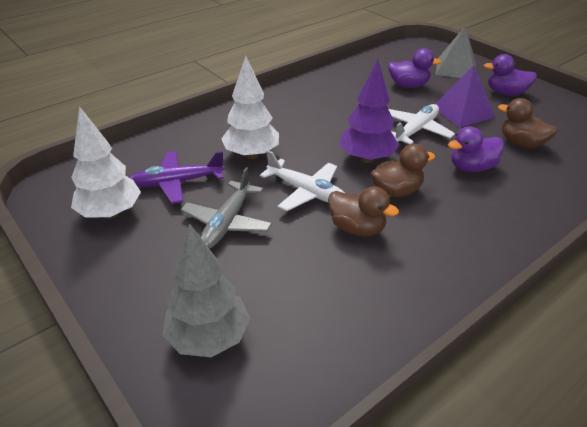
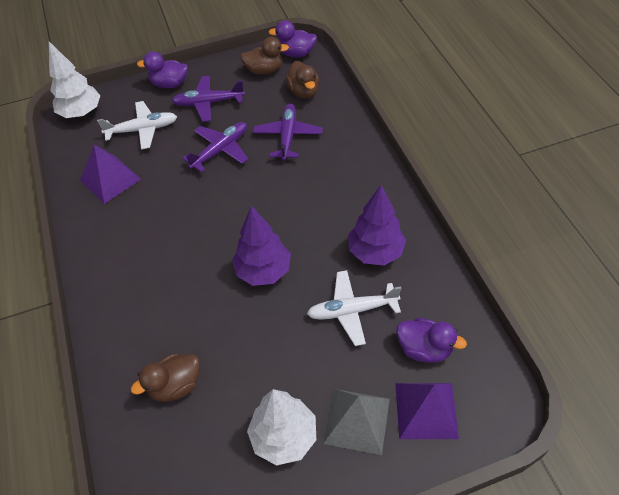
grey plane: 1 -> 0
grey tree: 1 -> 0
purple plane: 1 -> 3
purple pyramid: 1 -> 2
purple tree: 1 -> 2

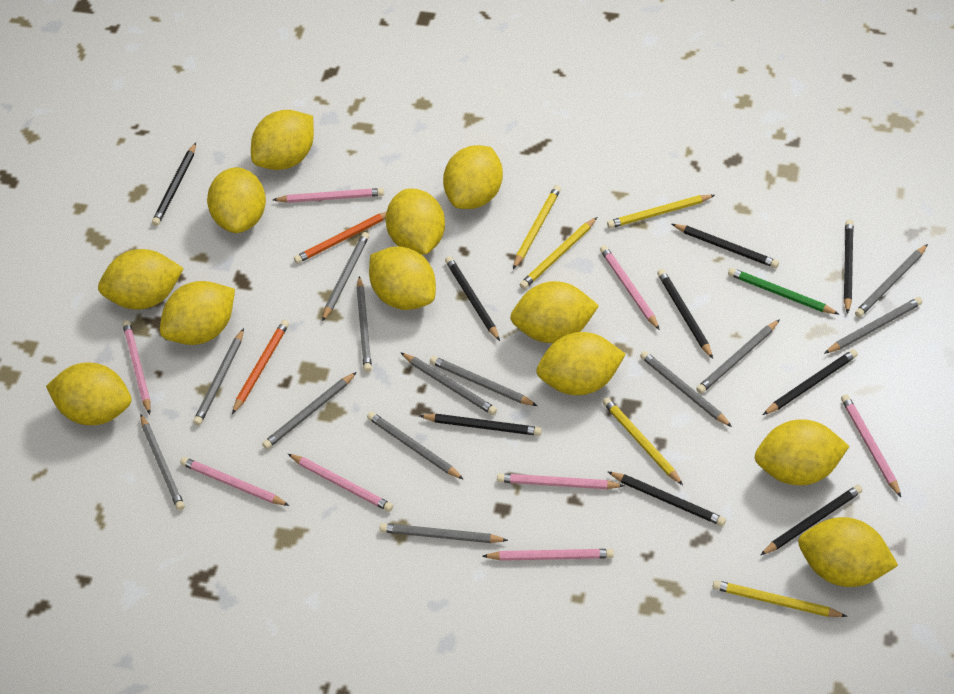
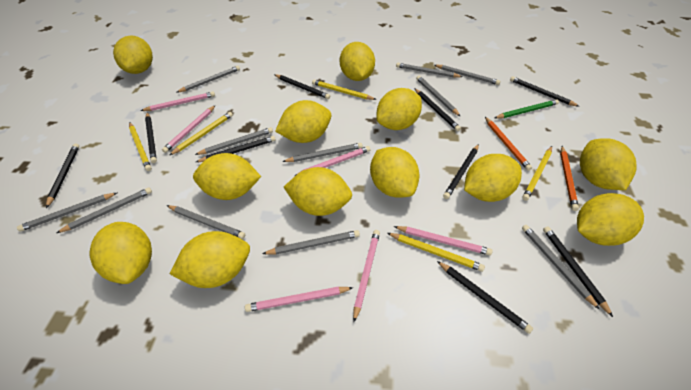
grey pencil: 13 -> 11
pink pencil: 8 -> 6

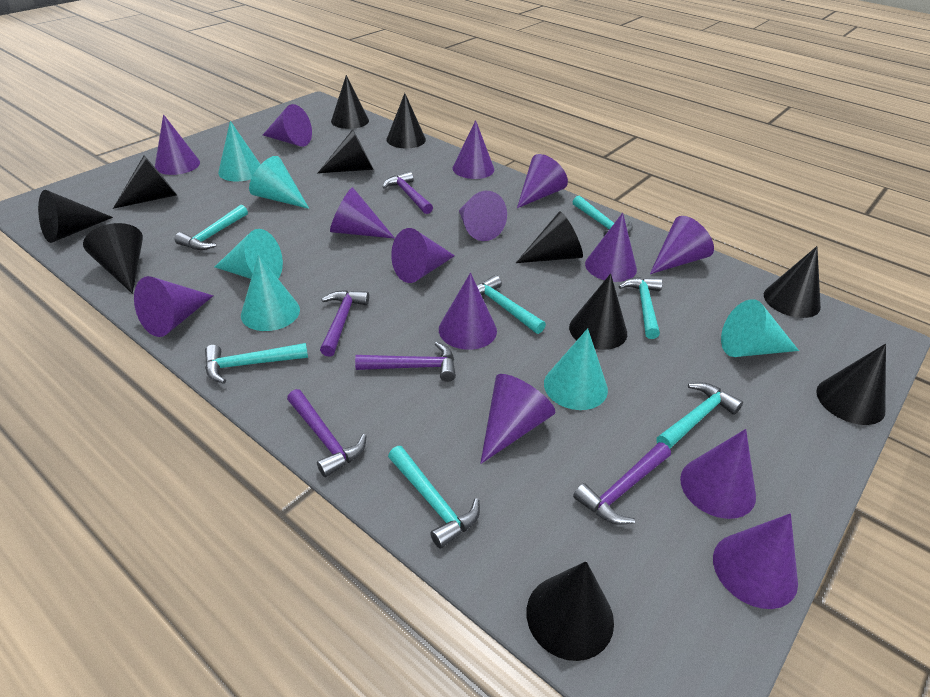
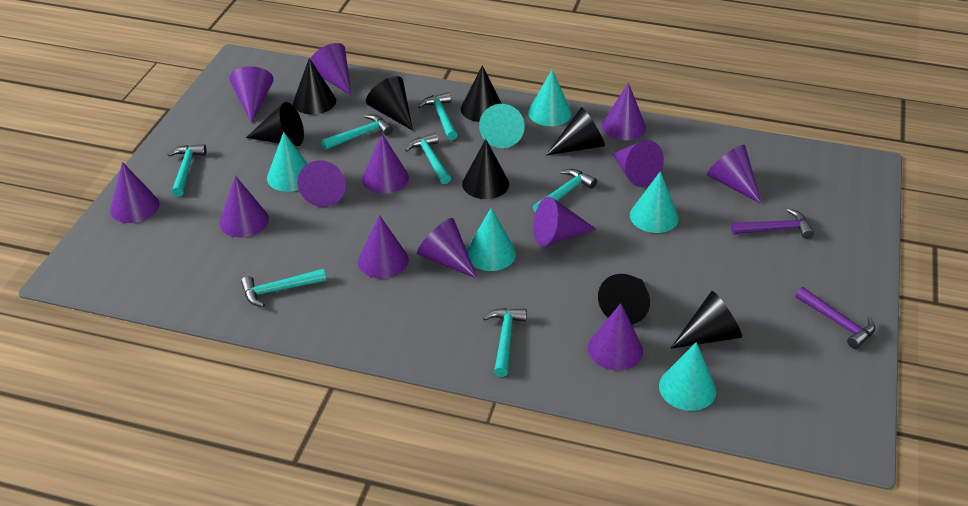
black cone: 11 -> 8
purple cone: 14 -> 13
purple hammer: 5 -> 2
=====
Exercise prompt: All that is required is the lines from the line containing "grey pencil: 13 -> 11" through the end of the records above, copied exactly, and none of the pictures.

Task result:
grey pencil: 13 -> 11
pink pencil: 8 -> 6

black cone: 11 -> 8
purple cone: 14 -> 13
purple hammer: 5 -> 2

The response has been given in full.